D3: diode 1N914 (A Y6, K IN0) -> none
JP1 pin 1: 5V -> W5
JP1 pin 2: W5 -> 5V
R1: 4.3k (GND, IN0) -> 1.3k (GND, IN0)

...

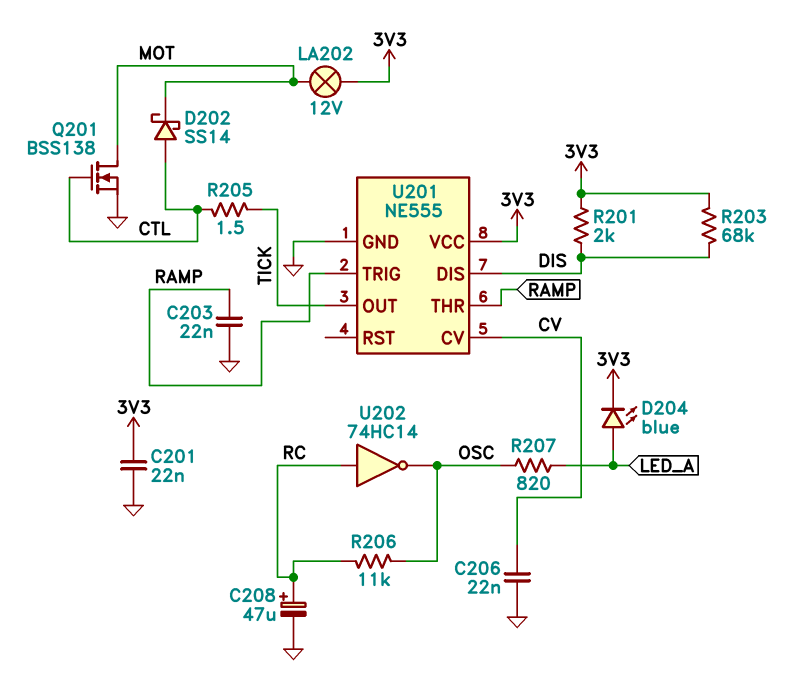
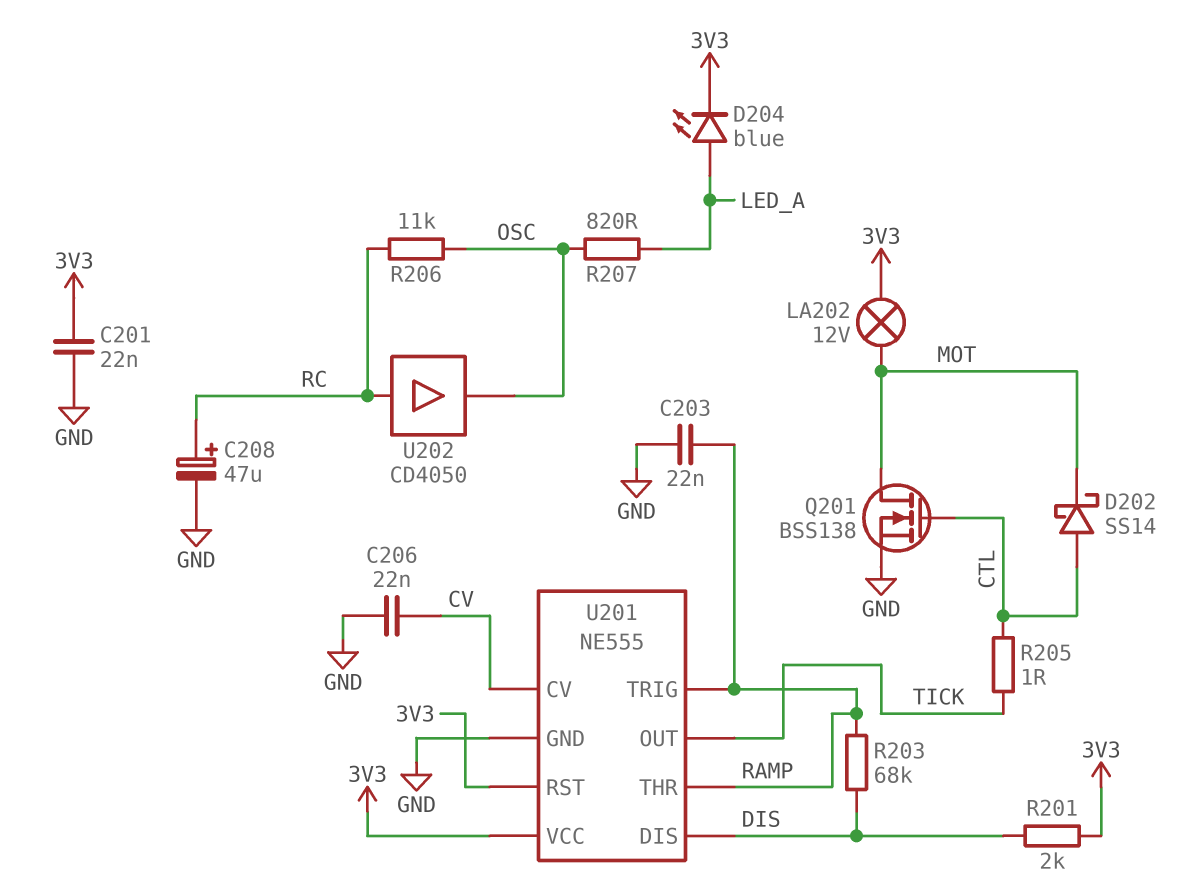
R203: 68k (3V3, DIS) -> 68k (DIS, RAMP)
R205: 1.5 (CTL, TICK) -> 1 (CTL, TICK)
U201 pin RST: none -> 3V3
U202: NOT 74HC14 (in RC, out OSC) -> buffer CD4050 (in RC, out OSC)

• **Problem requirements**
Return every line from the material that contains the word "none".

• **Solution**
D3: diode 1N914 (A Y6, K IN0) -> none
U201 pin RST: none -> 3V3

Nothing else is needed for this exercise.